Data records
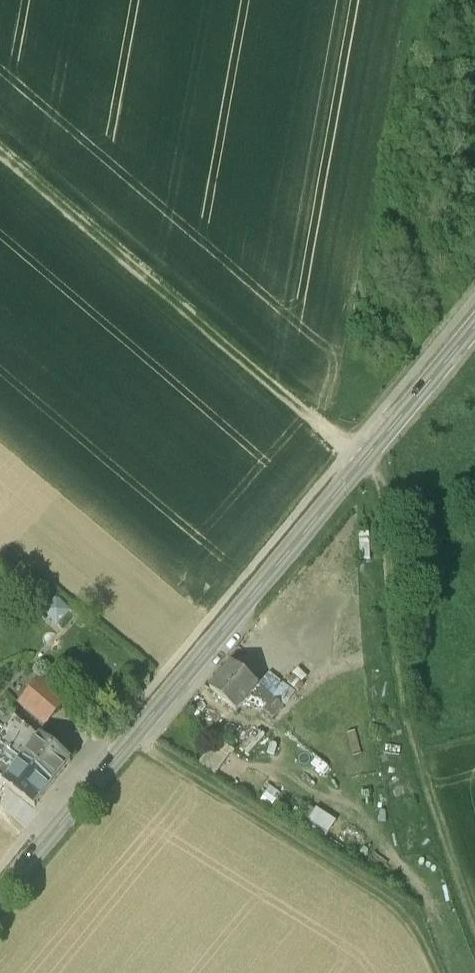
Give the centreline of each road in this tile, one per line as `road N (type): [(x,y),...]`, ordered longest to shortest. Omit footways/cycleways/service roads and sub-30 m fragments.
road 1 (tertiary): [(474,326),(0,895)]
road 2 (track): [(474,921),(411,738),(379,477),(361,462)]
road 3 (track): [(0,150),(361,462)]
road 4 (track): [(133,738),(383,901),(447,972)]

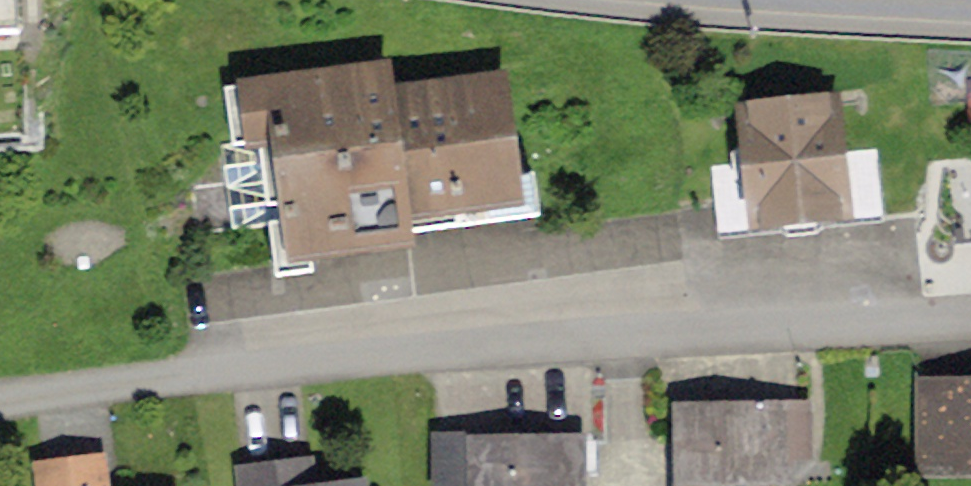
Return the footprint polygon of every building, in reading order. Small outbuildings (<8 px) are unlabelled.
[(271,156),(287,281),(420,264),(417,237),(528,223),(509,77),(394,92),(391,69),(237,88),(246,159),(271,156)] [(843,101),(740,109),(744,162),(750,238),(853,230),(847,151),(843,101)] [(880,148),(847,151),(853,230),(888,227),(880,148)] [(750,238),(744,162),(713,164),(718,241),(750,238)] [(915,384),(916,484),(970,483),(970,384),(915,384)] [(671,409),(672,485),(809,485),(808,407),(671,409)] [(470,440),(470,485),(586,485),(585,438),(470,440)] [(470,440),(433,440),(433,485),(470,485),(470,440)] [(107,458),(35,466),(38,485),(110,485),(107,458)] [(314,463),(238,470),(240,485),(316,485),(314,463)]
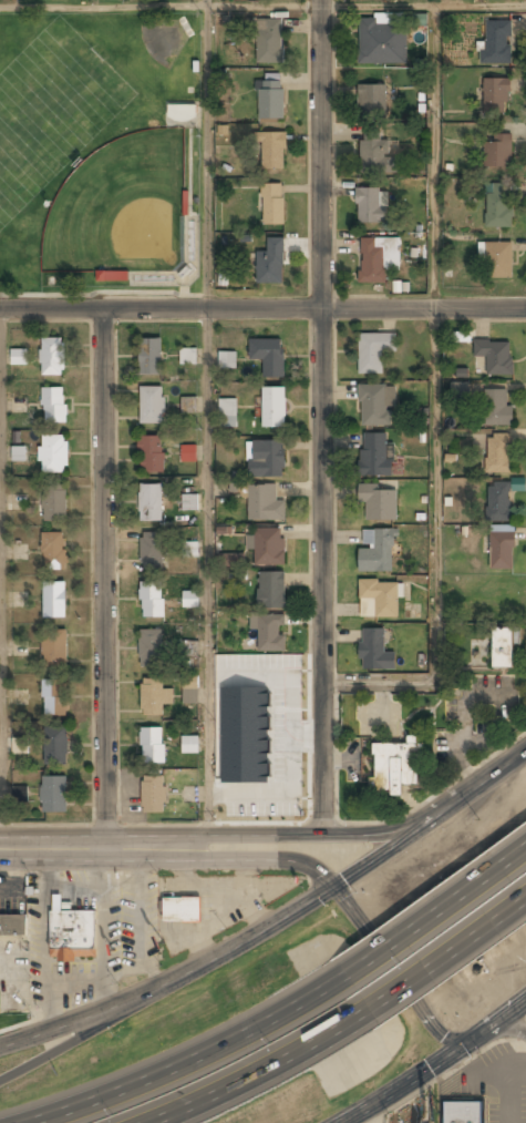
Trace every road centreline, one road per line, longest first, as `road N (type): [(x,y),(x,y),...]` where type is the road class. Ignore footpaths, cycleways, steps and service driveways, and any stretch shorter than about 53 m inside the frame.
road 1 (residential): [(320,0),(326,836)]
road 2 (secondary): [(525,747),(269,932),(159,989),(0,1047)]
road 3 (residential): [(103,308),(107,851)]
road 4 (residential): [(525,309),(0,309)]
road 5 (motorway): [(313,1003),(155,1085),(55,1122)]
road 6 (tertiary): [(425,826),(155,850)]
road 7 (motorway): [(525,854),(313,1003)]
road 8 (motorway): [(332,1044),(525,908)]
road 9 (tertiary): [(334,888),(427,1022),(477,1039)]
road 10 (secondary): [(348,1122),(525,1002)]
road 11 (residential): [(0,6),(205,4)]
road 12 (tertiary): [(155,850),(301,862),(334,888)]
road 13 (motorway): [(159,989),(76,1048),(0,1086)]
road 14 (motorway): [(174,1122),(332,1044)]
road 15 (tertiary): [(0,851),(155,850)]

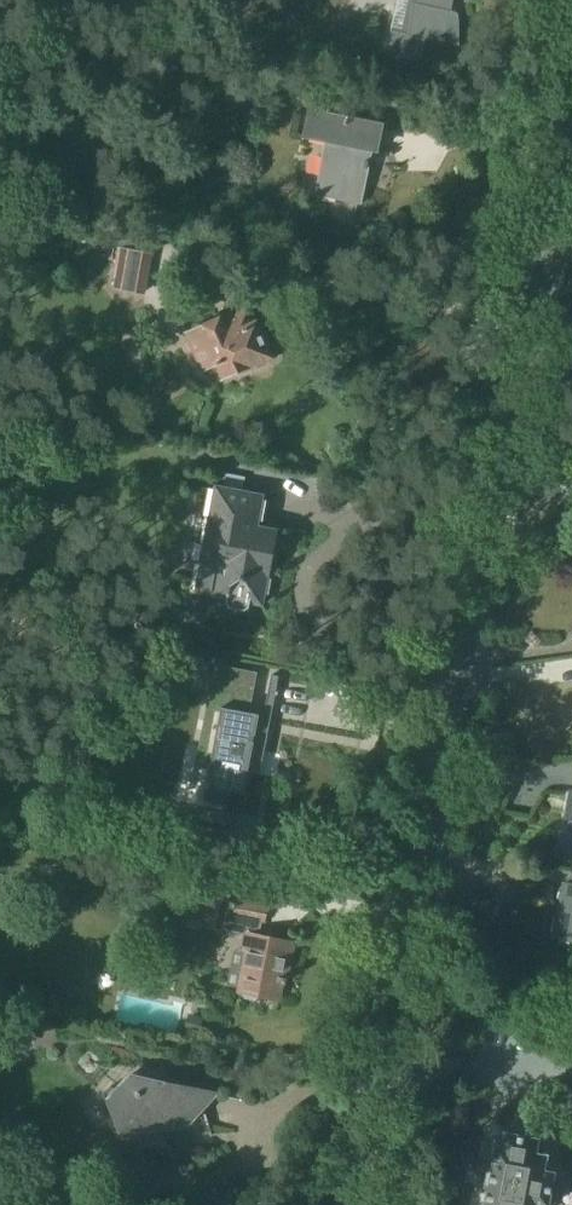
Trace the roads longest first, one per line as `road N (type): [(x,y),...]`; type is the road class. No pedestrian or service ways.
road 1 (tertiary): [(349,1204),(491,494)]
road 2 (tertiary): [(491,494),(571,101)]

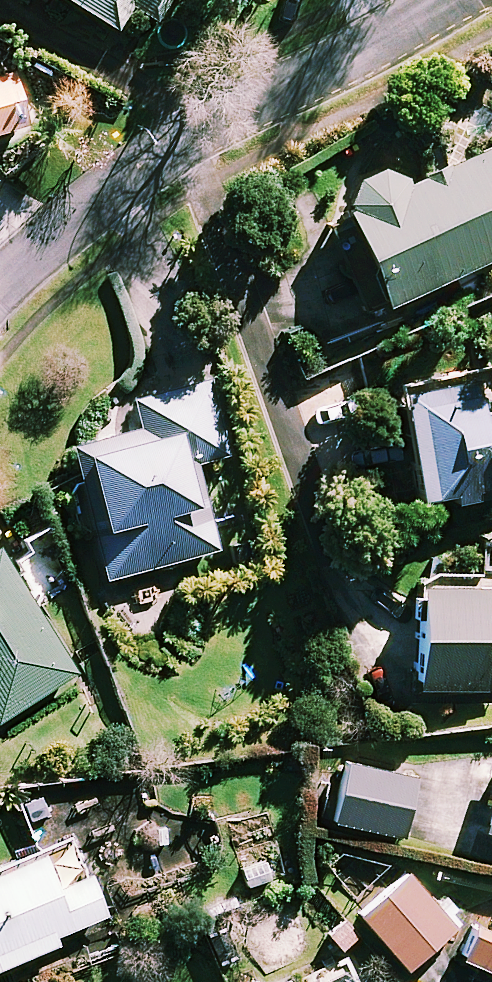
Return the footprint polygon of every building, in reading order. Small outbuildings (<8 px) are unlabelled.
[(116,28),(131,4),(148,14),(156,0),(70,0),(116,28)] [(20,126),(13,76),(0,76),(0,132),(20,126)] [(344,206),(350,221),(329,230),(362,311),(491,258),(491,146),(407,181),(405,178),(401,174),(396,171),(390,168),(384,166),(378,166),(372,166),(366,168),(361,170),(356,174),(352,178),(348,183),(345,188),(344,194),(343,200),(344,206)] [(475,385),(473,376),(399,388),(417,502),(491,490),(491,382),(475,385)] [(225,455),(207,379),(132,397),(140,428),(77,443),(108,576),(214,551),(192,462),(225,455)] [(0,554),(0,719),(75,672),(0,554)] [(420,584),(415,686),(491,690),(491,588),(420,584)] [(414,776),(344,762),(332,822),(402,835),(414,776)] [(482,829),(491,831),(491,784),(482,829)] [(41,854),(0,870),(0,966),(56,944),(53,935),(105,915),(88,873),(54,887),(41,854)] [(404,968),(456,924),(447,913),(453,908),(444,896),(434,905),(408,874),(360,916),(404,968)] [(472,981),(475,981),(491,981),(491,898),(483,894),(457,956),(479,965),(472,981)] [(344,968),(315,981),(350,981),(344,968)]
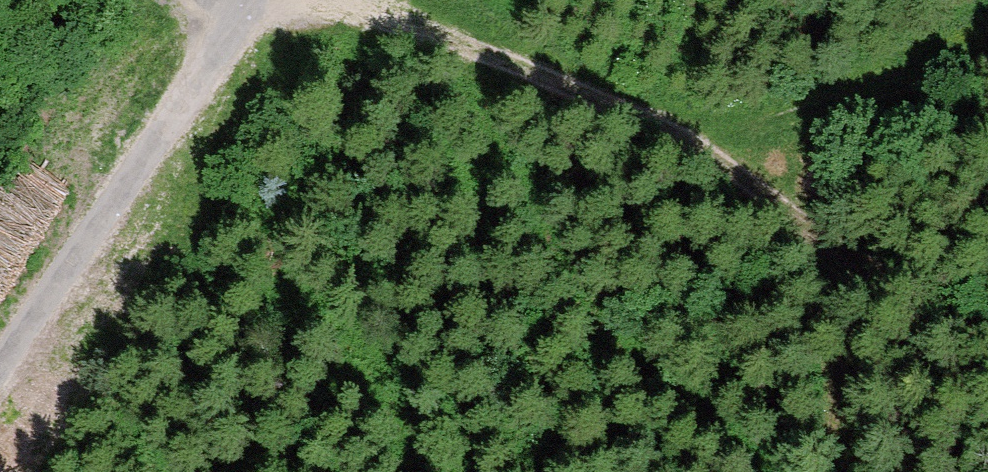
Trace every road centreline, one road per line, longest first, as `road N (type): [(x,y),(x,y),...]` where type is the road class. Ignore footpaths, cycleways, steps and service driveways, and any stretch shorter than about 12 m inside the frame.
road 1 (track): [(827,471),(840,379),(839,310),(823,247),(698,128),(480,59),(227,0)]
road 2 (track): [(0,353),(241,0)]
road 3 (track): [(698,128),(987,47)]
road 4 (track): [(823,247),(987,336)]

*ACTION ITEM*:
The records above should be returned exactly; no image belongs in the copy.

*ANSWER BOX*:
Give the centreline of each road in this tile, one per line as `road N (type): [(x,y),...]`, ordered longest to shortest. Omit footways/cycleways/service roads and sub-30 m fragments.
road 1 (tertiary): [(474,326),(0,895)]
road 2 (track): [(474,921),(411,738),(379,477),(361,462)]
road 3 (track): [(0,150),(361,462)]
road 4 (track): [(133,738),(383,901),(447,972)]

Return the footprint polygon of every building, in reading order. Small outbuildings (<8 px) are unlabelled.
[(271,156),(287,281),(420,264),(417,237),(528,223),(509,77),(394,92),(391,69),(237,88),(246,159),(271,156)] [(843,101),(740,109),(744,162),(750,238),(853,230),(847,151),(843,101)] [(880,148),(847,151),(853,230),(888,227),(880,148)] [(750,238),(744,162),(713,164),(718,241),(750,238)] [(915,384),(916,484),(970,483),(970,384),(915,384)] [(671,409),(672,485),(809,485),(808,407),(671,409)] [(470,440),(470,485),(586,485),(585,438),(470,440)] [(470,440),(433,440),(433,485),(470,485),(470,440)] [(107,458),(35,466),(38,485),(110,485),(107,458)] [(314,463),(238,470),(240,485),(316,485),(314,463)]
Trace every road centreline, one road per line, longest first, as `road N (type): [(x,y),(x,y),...]` where type is the road class. Ignore footpaths, cycleways, steps and service driveways, and any stretch shorter than about 53 m inside the frame.
road 1 (residential): [(320,0),(326,836)]
road 2 (secondary): [(525,747),(269,932),(159,989),(0,1047)]
road 3 (residential): [(103,308),(107,851)]
road 4 (residential): [(525,309),(0,309)]
road 5 (motorway): [(313,1003),(155,1085),(55,1122)]
road 6 (tertiary): [(425,826),(155,850)]
road 7 (motorway): [(525,854),(313,1003)]
road 8 (motorway): [(332,1044),(525,908)]
road 9 (tertiary): [(334,888),(427,1022),(477,1039)]
road 10 (secondary): [(348,1122),(525,1002)]
road 11 (residential): [(0,6),(205,4)]
road 12 (tertiary): [(155,850),(301,862),(334,888)]
road 13 (motorway): [(159,989),(76,1048),(0,1086)]
road 14 (motorway): [(174,1122),(332,1044)]
road 15 (tertiary): [(0,851),(155,850)]

Trace the roads longest first, one per line as `road N (type): [(x,y),...]`; type is the road class. No pedestrian or service ways.
road 1 (tertiary): [(349,1204),(491,494)]
road 2 (tertiary): [(491,494),(571,101)]

Return the footprint polygon of every building, in reading order. Small outbuildings (<8 px) are unlabelled.
[(116,28),(131,4),(148,14),(156,0),(70,0),(116,28)] [(20,126),(13,76),(0,76),(0,132),(20,126)] [(344,206),(350,221),(329,230),(362,311),(491,258),(491,146),(407,181),(405,178),(401,174),(396,171),(390,168),(384,166),(378,166),(372,166),(366,168),(361,170),(356,174),(352,178),(348,183),(345,188),(344,194),(343,200),(344,206)] [(475,385),(473,376),(399,388),(417,502),(491,490),(491,382),(475,385)] [(225,455),(207,379),(132,397),(140,428),(77,443),(108,576),(214,551),(192,462),(225,455)] [(0,554),(0,719),(75,672),(0,554)] [(420,584),(415,686),(491,690),(491,588),(420,584)] [(414,776),(344,762),(332,822),(402,835),(414,776)] [(482,829),(491,831),(491,784),(482,829)] [(41,854),(0,870),(0,966),(56,944),(53,935),(105,915),(88,873),(54,887),(41,854)] [(404,968),(456,924),(447,913),(453,908),(444,896),(434,905),(408,874),(360,916),(404,968)] [(472,981),(475,981),(491,981),(491,898),(483,894),(457,956),(479,965),(472,981)] [(344,968),(315,981),(350,981),(344,968)]
Trace every road centreline, one road per line, longest first, as `road N (type): [(x,y),(x,y),...]` where type is the road class. Ignore footpaths, cycleways, steps and service driveways, and any stretch shorter than about 12 m inside the frame.
road 1 (track): [(827,471),(840,379),(839,310),(823,247),(698,128),(480,59),(227,0)]
road 2 (track): [(0,353),(241,0)]
road 3 (track): [(698,128),(987,47)]
road 4 (track): [(823,247),(987,336)]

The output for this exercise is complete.